Scene difference descriptions
══════

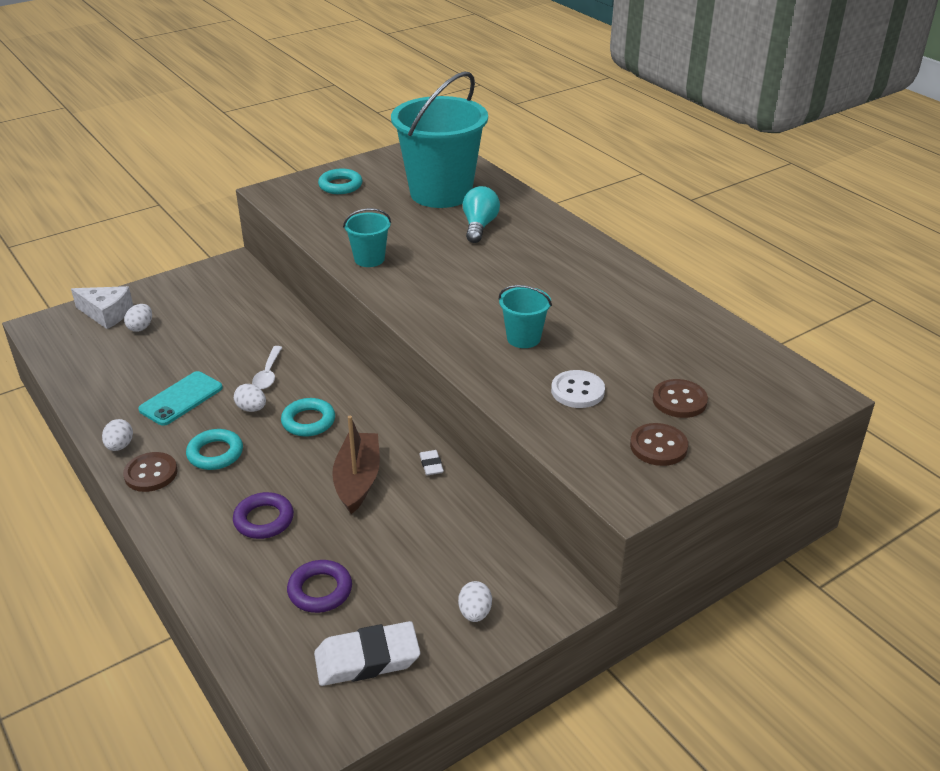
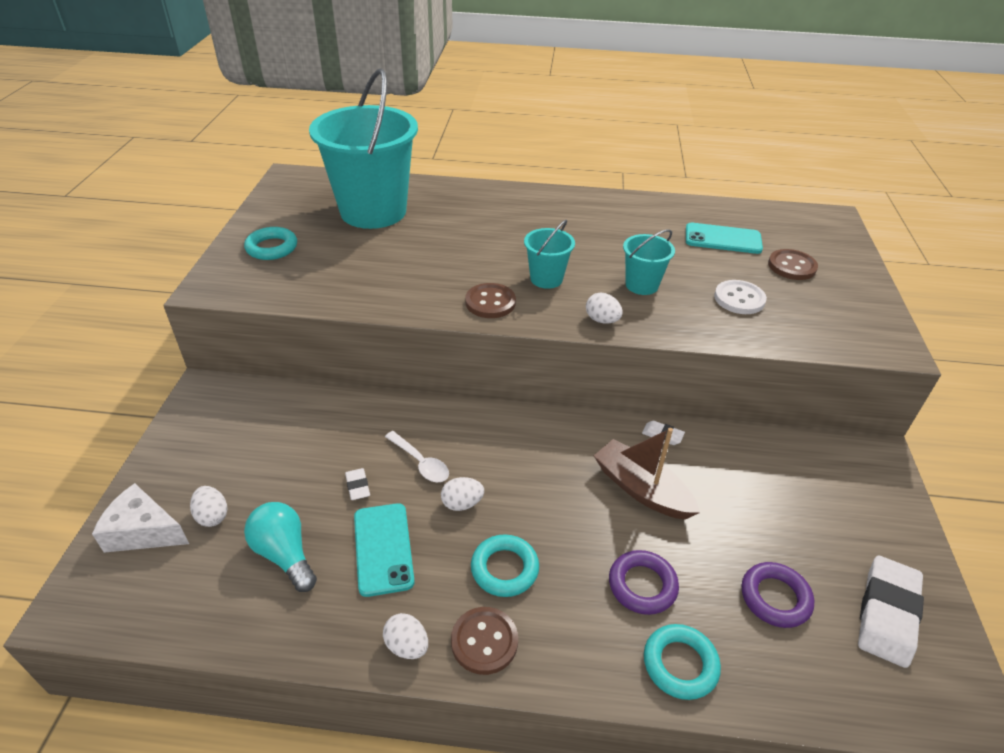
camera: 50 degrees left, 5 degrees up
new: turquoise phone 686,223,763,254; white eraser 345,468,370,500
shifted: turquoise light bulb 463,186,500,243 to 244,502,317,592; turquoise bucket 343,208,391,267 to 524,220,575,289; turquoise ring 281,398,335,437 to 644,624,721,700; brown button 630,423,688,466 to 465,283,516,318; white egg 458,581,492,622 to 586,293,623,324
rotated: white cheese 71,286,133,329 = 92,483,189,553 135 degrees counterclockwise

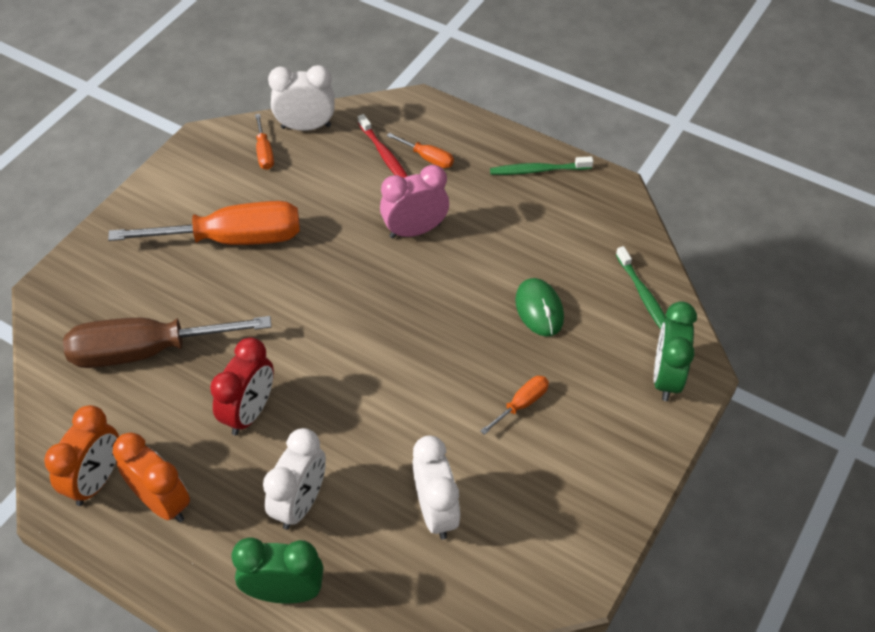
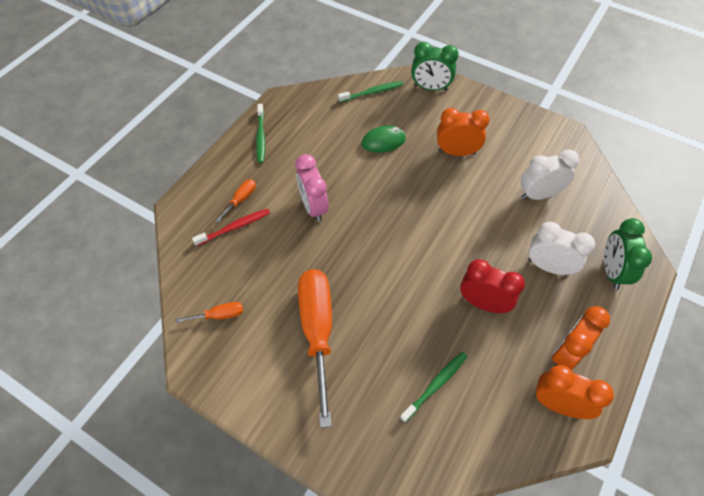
camera: 90 degrees left, 5 degrees up
gone: white clock 268,65,335,131
swapped: brown screwdriver 63,316,271,368 to green toothbrush 400,352,468,423; orange screwdriver 480,376,549,435 to orange clock 437,108,490,156

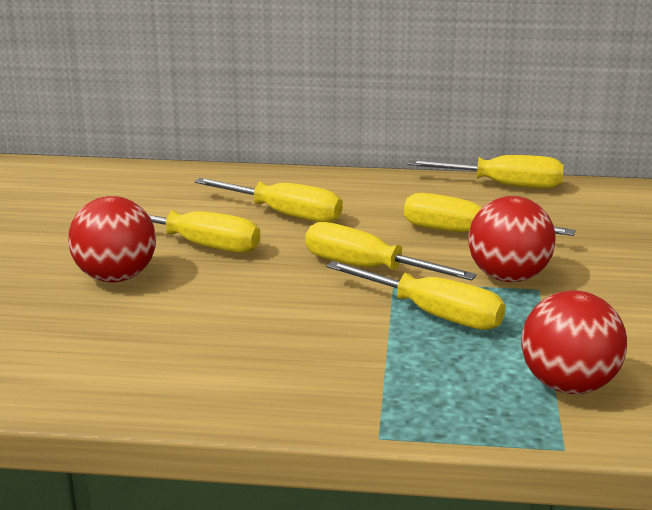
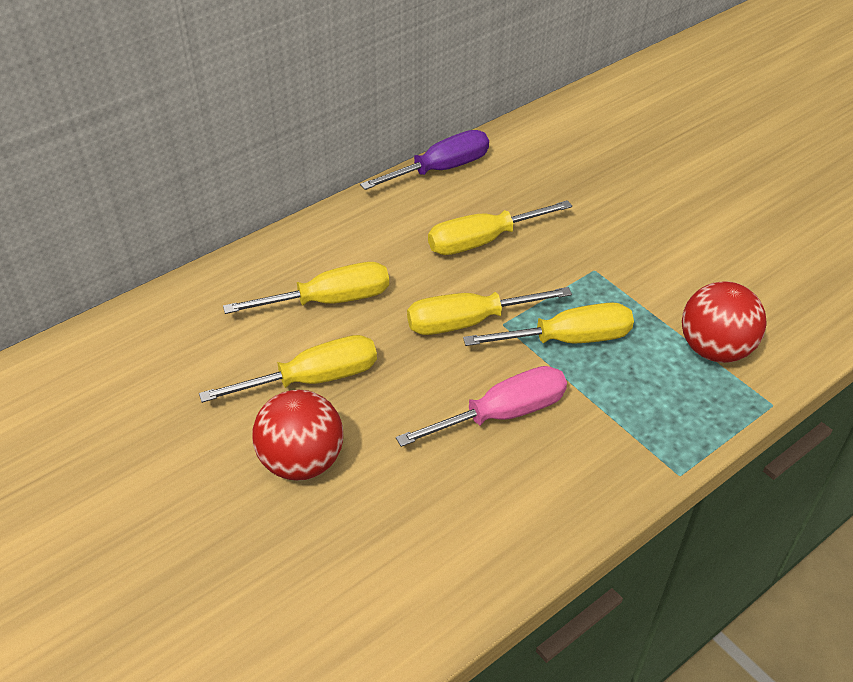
camera: 45 degrees left, 20 degrees up
gone: red ball 468,196,556,282
new: pink screwdriver 396,366,567,447
repainted: yellow screwdriver 408,155,563,189 to purple screwdriver 360,130,489,190

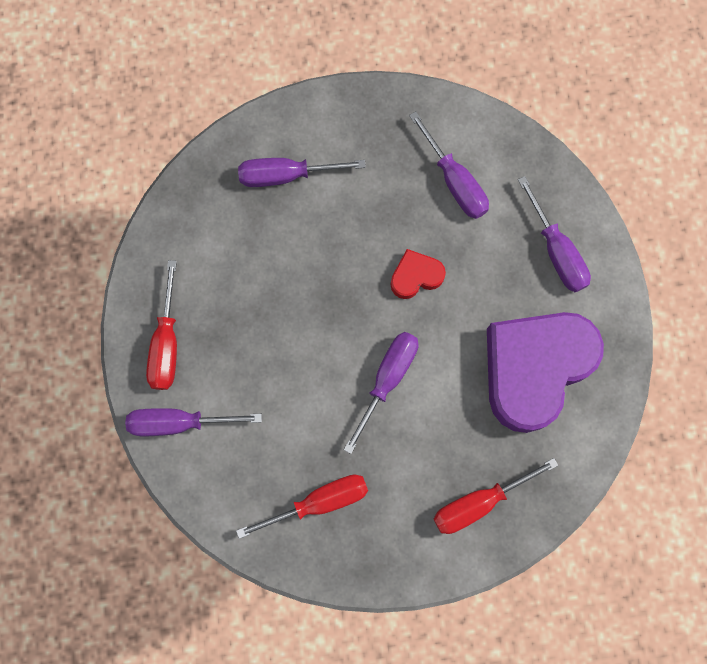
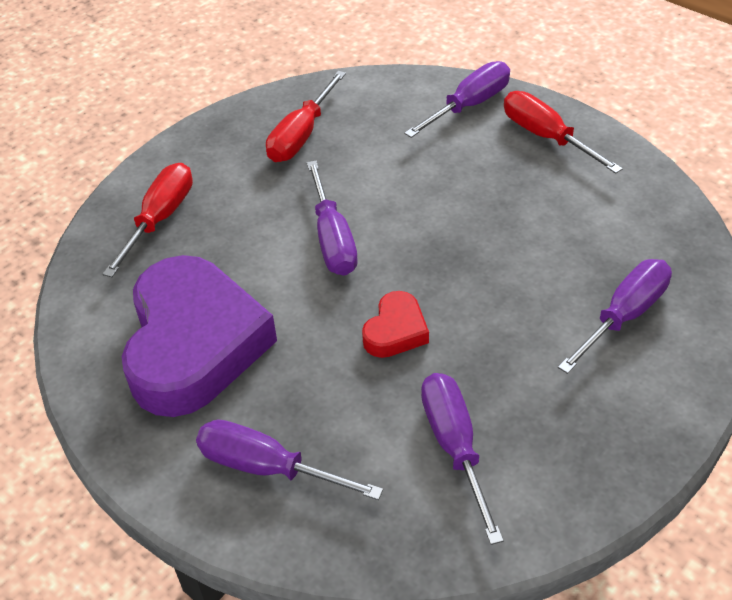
camera: 140 degrees right, 30 degrees down
rotated: purple screwdriver 409,111,489,219 = 421,373,504,545 60 degrees clockwise

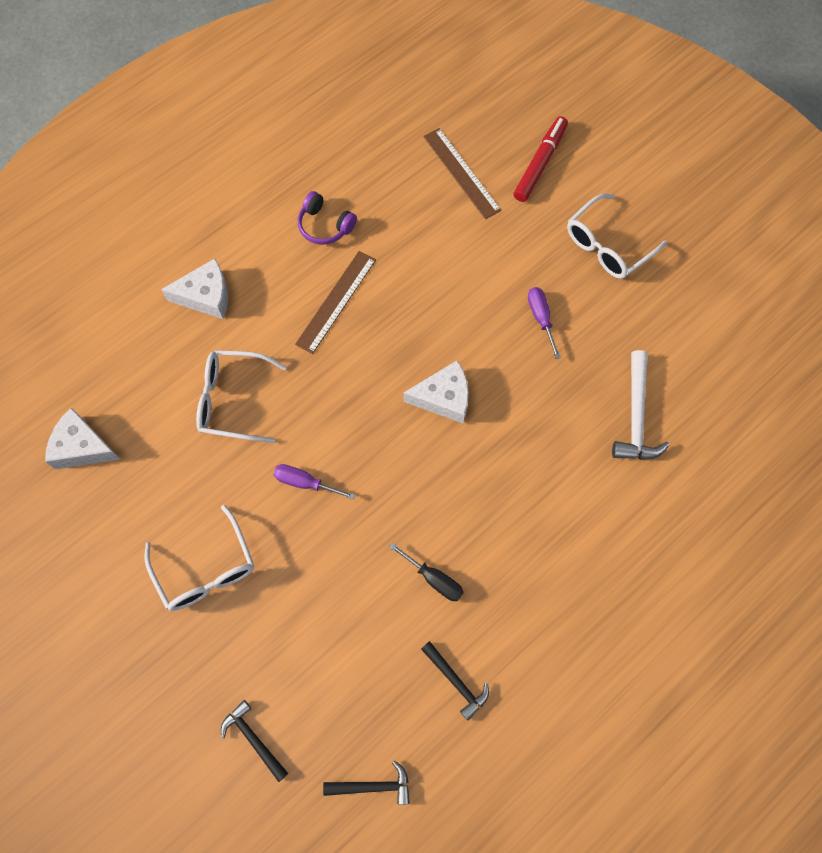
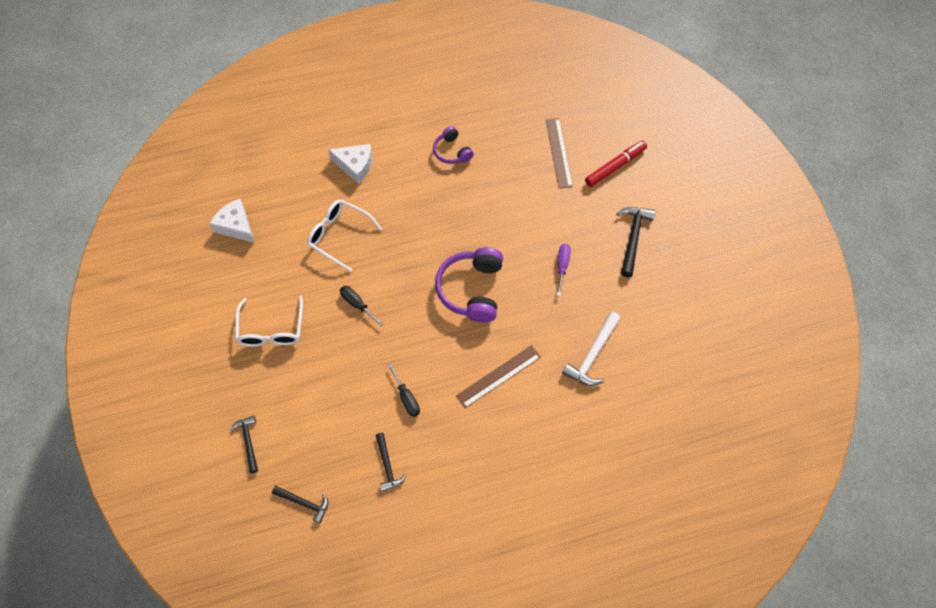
camera: 25 degrees right, 5 degrees down
shifted: brown ruler 295,251,376,354 to 456,345,541,408
swapped: white glasses 567,194,667,279 to black hammer 617,207,655,277; white cheese 403,360,469,423 to purple headphones 435,247,503,322
repainted: purple screwdriver 274,464,355,500 to black screwdriver 340,286,383,326

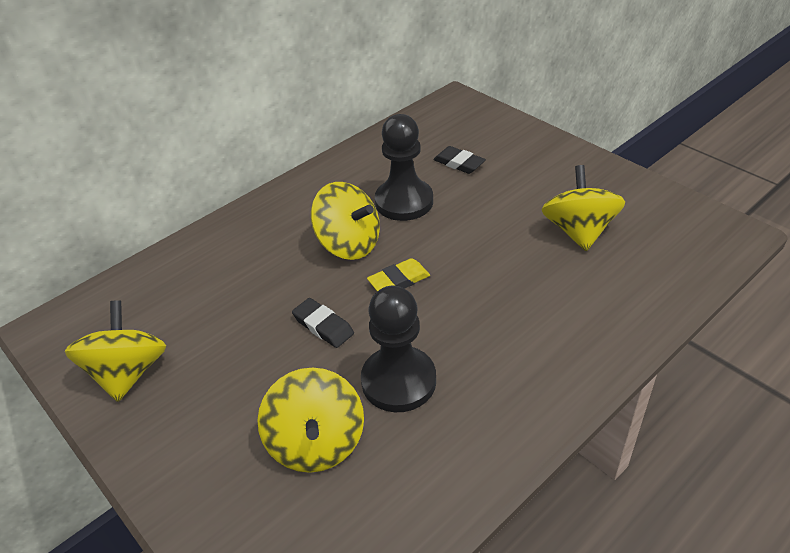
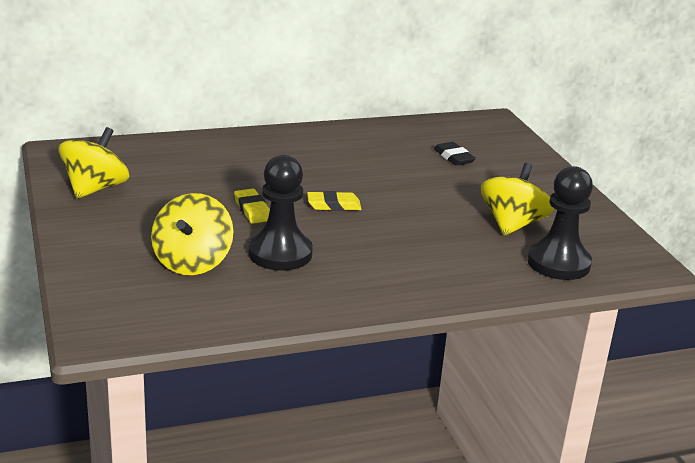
camera: 20 degrees right, 15 degrees down
gone: yellow spinning top 311,182,380,260
shifted: black pawn 375,114,433,221 to 527,166,593,280
repainted: black eraser 292,298,354,348 to yellow eraser 234,189,270,224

══════

I'd like the records above given again exactly, please, without the pictures.

SOLUTION TO THIS PROBLEM →
camera: 50 degrees left, 5 degrees up
new: turquoise phone 686,223,763,254; white eraser 345,468,370,500
shifted: turquoise light bulb 463,186,500,243 to 244,502,317,592; turquoise bucket 343,208,391,267 to 524,220,575,289; turquoise ring 281,398,335,437 to 644,624,721,700; brown button 630,423,688,466 to 465,283,516,318; white egg 458,581,492,622 to 586,293,623,324
rotated: white cheese 71,286,133,329 = 92,483,189,553 135 degrees counterclockwise

camera: 90 degrees left, 5 degrees up
gone: white clock 268,65,335,131
swapped: brown screwdriver 63,316,271,368 to green toothbrush 400,352,468,423; orange screwdriver 480,376,549,435 to orange clock 437,108,490,156

camera: 45 degrees left, 20 degrees up
gone: red ball 468,196,556,282
new: pink screwdriver 396,366,567,447
repainted: yellow screwdriver 408,155,563,189 to purple screwdriver 360,130,489,190

camera: 140 degrees right, 30 degrees down
rotated: purple screwdriver 409,111,489,219 = 421,373,504,545 60 degrees clockwise

camera: 25 degrees right, 5 degrees down
shifted: brown ruler 295,251,376,354 to 456,345,541,408
swapped: white glasses 567,194,667,279 to black hammer 617,207,655,277; white cheese 403,360,469,423 to purple headphones 435,247,503,322
repainted: purple screwdriver 274,464,355,500 to black screwdriver 340,286,383,326

camera: 20 degrees right, 15 degrees down
gone: yellow spinning top 311,182,380,260
shifted: black pawn 375,114,433,221 to 527,166,593,280
repainted: black eraser 292,298,354,348 to yellow eraser 234,189,270,224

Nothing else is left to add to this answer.